Start of Block

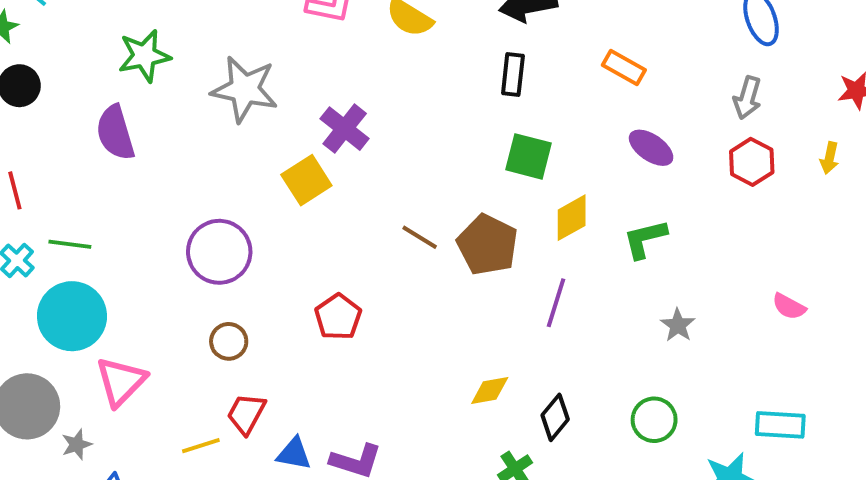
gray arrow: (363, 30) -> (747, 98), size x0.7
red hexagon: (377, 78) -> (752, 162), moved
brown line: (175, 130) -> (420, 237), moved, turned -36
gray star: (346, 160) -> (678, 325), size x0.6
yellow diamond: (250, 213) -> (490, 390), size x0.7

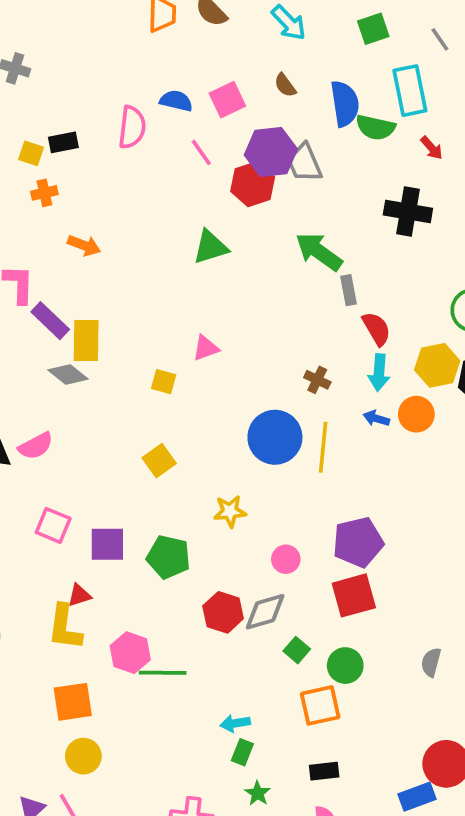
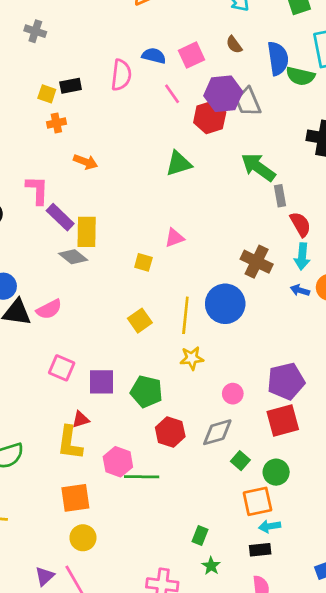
brown cross: (317, 380) -> (257, 262), size x1.6
yellow line: (323, 447) -> (185, 315), moved
red hexagon: (223, 612) -> (170, 432), moved
cyan arrow: (235, 723) -> (270, 526), moved

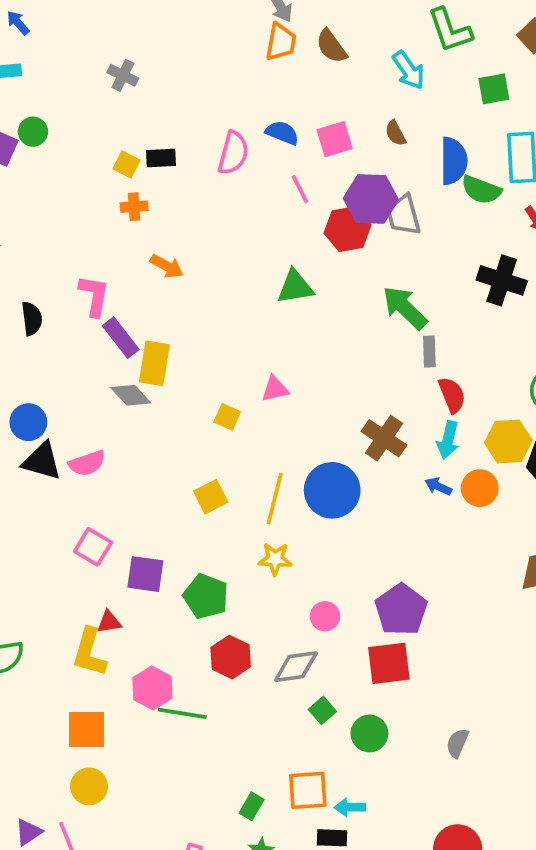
purple pentagon: (286, 381) -> (401, 610), turned -30
orange square: (257, 501) -> (308, 790), moved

End of Block

**WORK INSTRUCTION:** Gather and copy every line of the data in which the string "arrow" is found.

**TASK RESULT:**
gray arrow: (363, 30) -> (747, 98), size x0.7
cyan arrow: (235, 723) -> (270, 526), moved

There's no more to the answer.